*TASK OBJECTIVE:*
The required answer is an exact copy of the records below, without pictures.

*EXERCISE MATERIAL:*
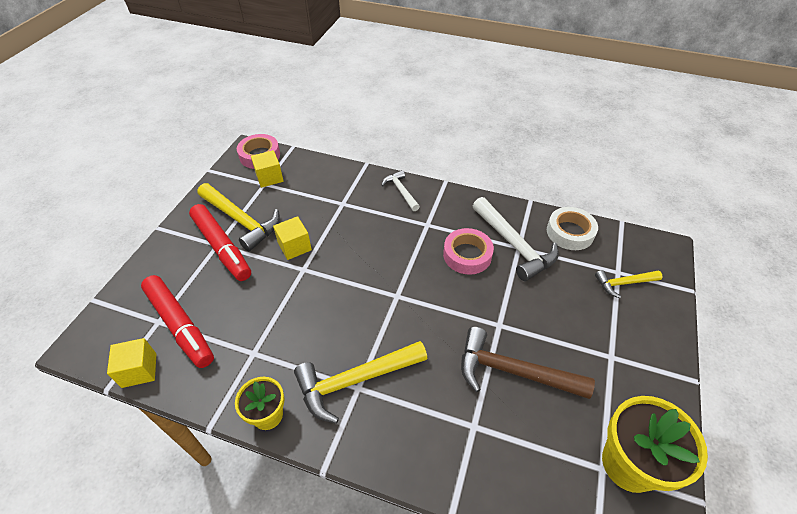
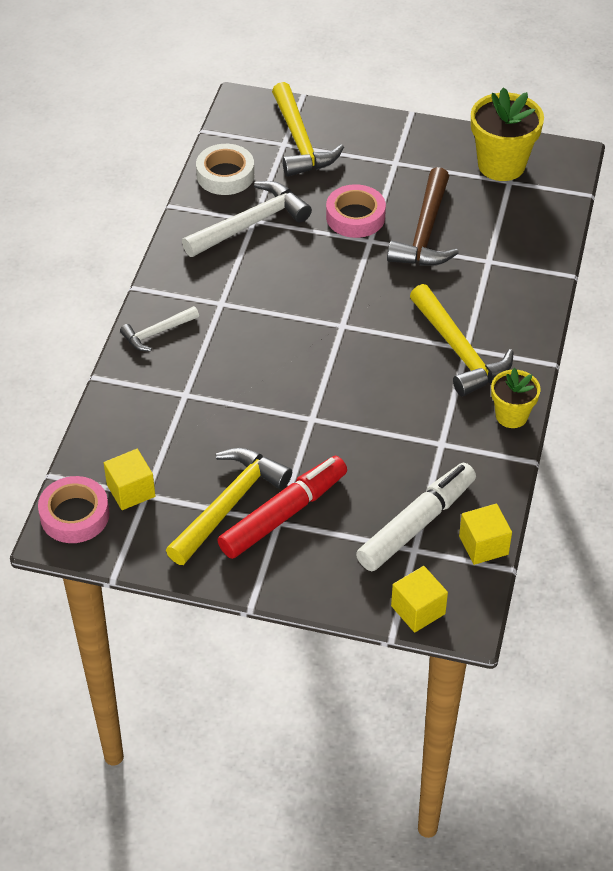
camera: 95 degrees left, 0 degrees up
(180, 325) = (416, 524): red marker -> white marker
(294, 246) = (274, 434): yellow cube -> yellow cube (418, 610)
(467, 255) = (271, 265): pink tape -> pink tape (355, 217)
(623, 283) = (300, 142): yellow hammer -> yellow hammer, size x1.78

*ANSWER FOR THE TASK:*
camera: 95 degrees left, 0 degrees up
(180, 325) = (416, 524): red marker -> white marker
(294, 246) = (274, 434): yellow cube -> yellow cube (418, 610)
(467, 255) = (271, 265): pink tape -> pink tape (355, 217)
(623, 283) = (300, 142): yellow hammer -> yellow hammer, size x1.78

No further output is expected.